> **YOUR TASK**: Would you write out every entry exactly, but without the pictures?
# # # # # # #
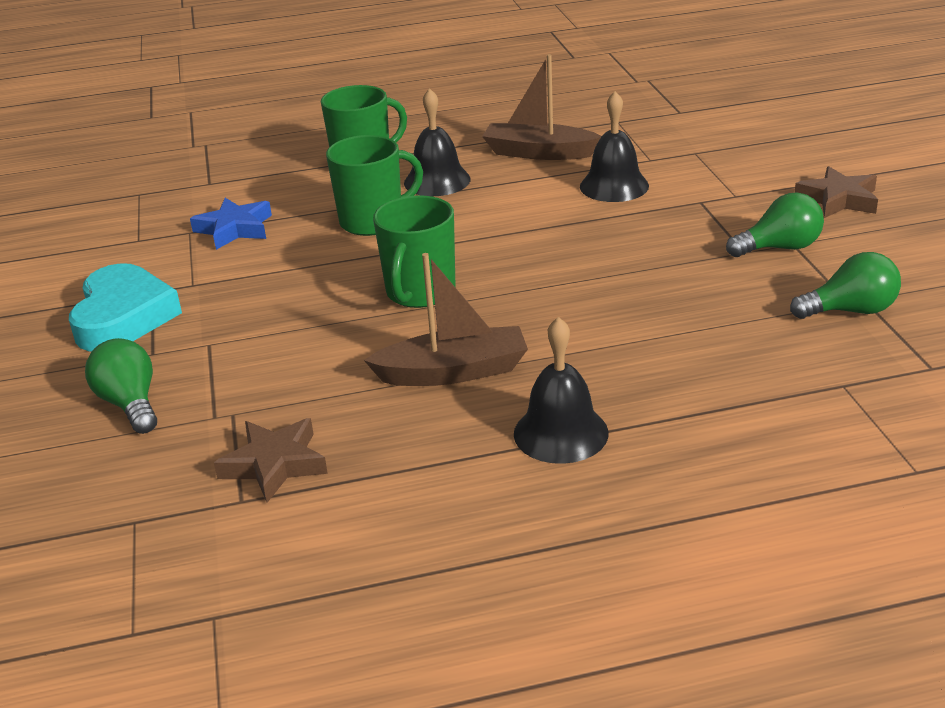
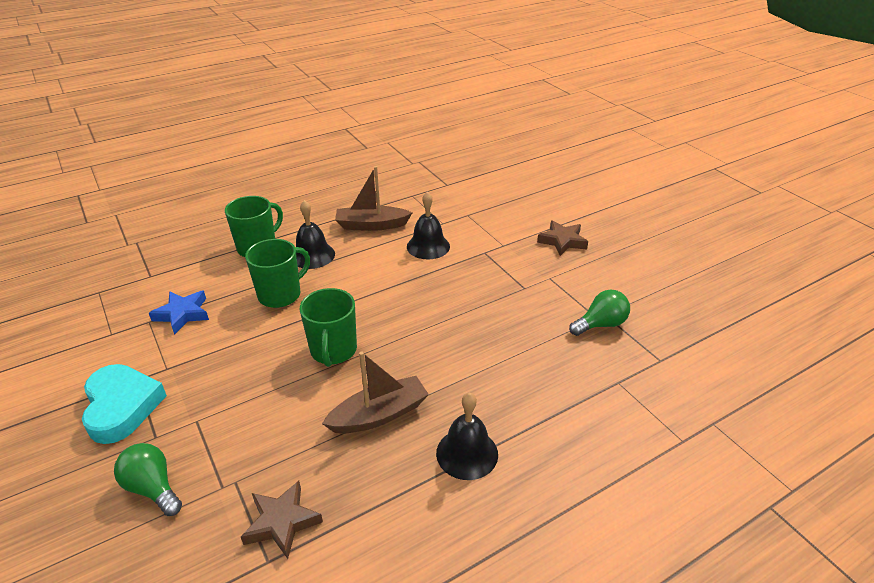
camera: 20 degrees left, 5 degrees up
(779, 248) = (543, 282): green light bulb -> none

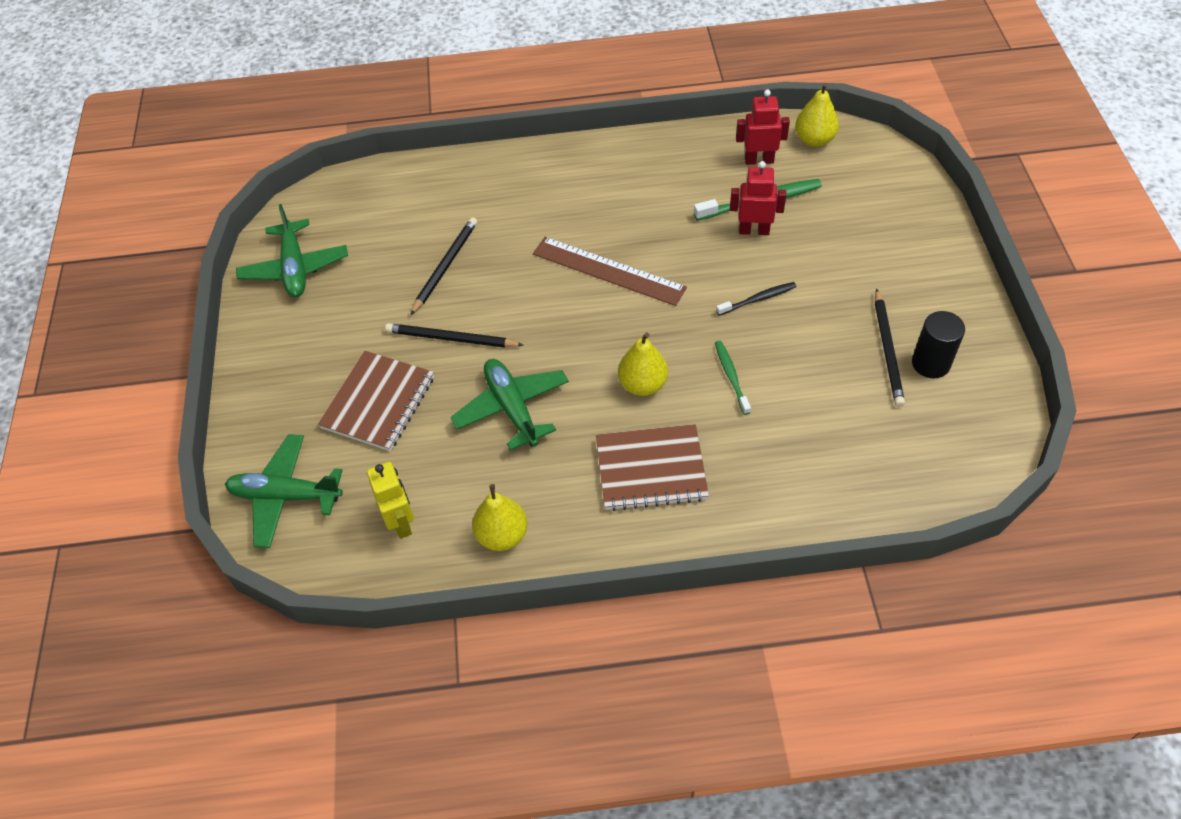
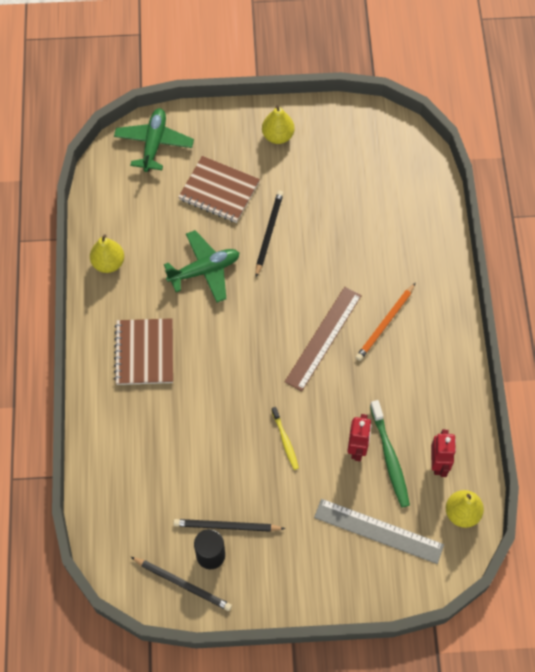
camera: 90 degrees right, 10 degrees up
(295, 268) = (344, 133): green plane -> none
(401, 522) = (126, 207): yellow robot -> none
(445, 266) = (337, 228): black pencil -> black pencil (183, 584)
(583, 213) = (385, 323): none -> orange pencil
(643, 384) = (214, 353): yellow pear -> yellow pear (278, 136)
(731, 376) = (215, 412): green toothbrush -> none
(758, 299) = (285, 441): black toothbrush -> yellow toothbrush
(853, 206) = (378, 530): none -> grey ruler

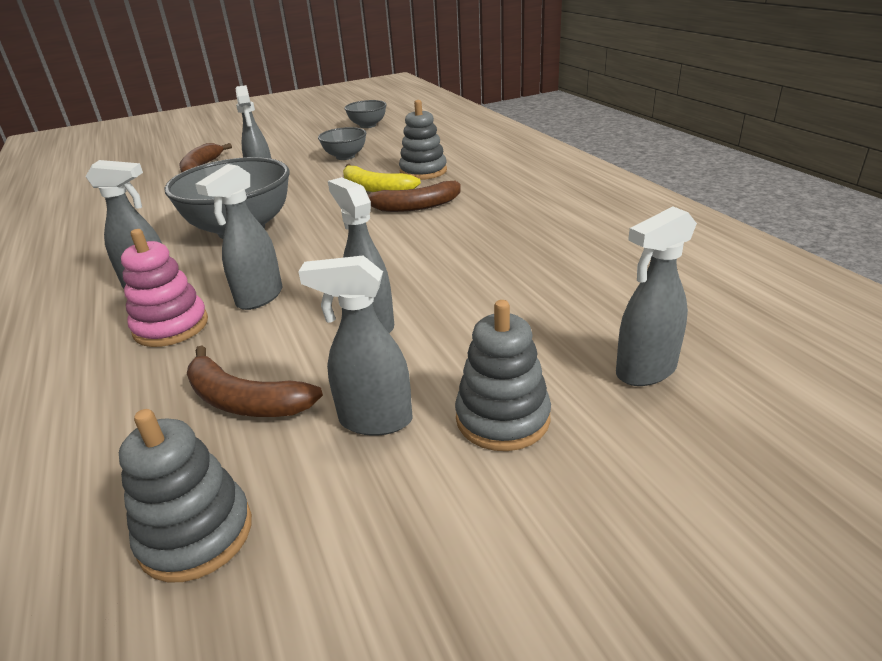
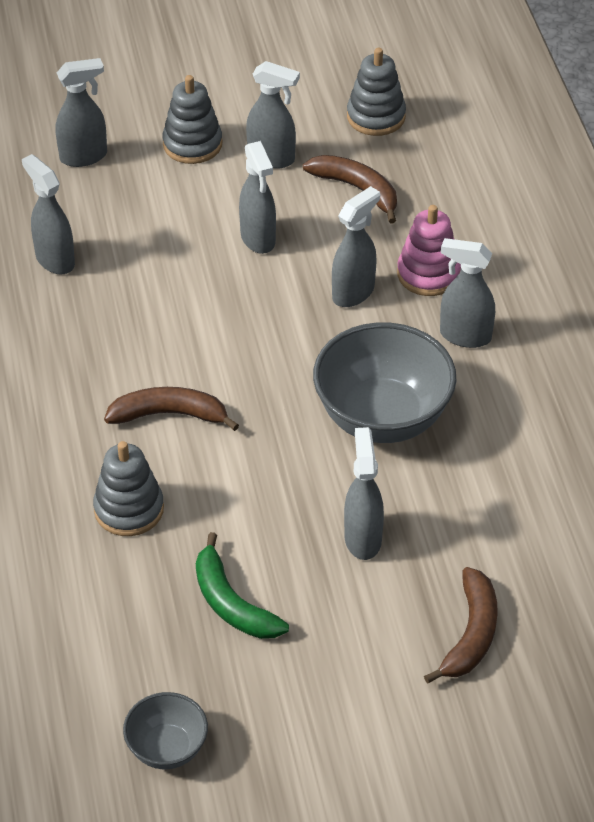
camera: 170 degrees left, 15 degrees up
(345, 157) = (231, 603): grey bowl -> green banana
(375, 188) = (207, 476): yellow banana -> none
(584, 270) = (54, 260): none -> grey spray bottle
# # # # # # #
> **RESULT OF THIS EXERCISE**:
camera: 20 degrees left, 5 degrees up
(779, 248) = (543, 282): green light bulb -> none

camera: 90 degrees right, 10 degrees up
(295, 268) = (344, 133): green plane -> none
(401, 522) = (126, 207): yellow robot -> none
(445, 266) = (337, 228): black pencil -> black pencil (183, 584)
(583, 213) = (385, 323): none -> orange pencil
(643, 384) = (214, 353): yellow pear -> yellow pear (278, 136)
(731, 376) = (215, 412): green toothbrush -> none
(758, 299) = (285, 441): black toothbrush -> yellow toothbrush
(853, 206) = (378, 530): none -> grey ruler

camera: 170 degrees left, 15 degrees up
(345, 157) = (231, 603): grey bowl -> green banana
(375, 188) = (207, 476): yellow banana -> none
(584, 270) = (54, 260): none -> grey spray bottle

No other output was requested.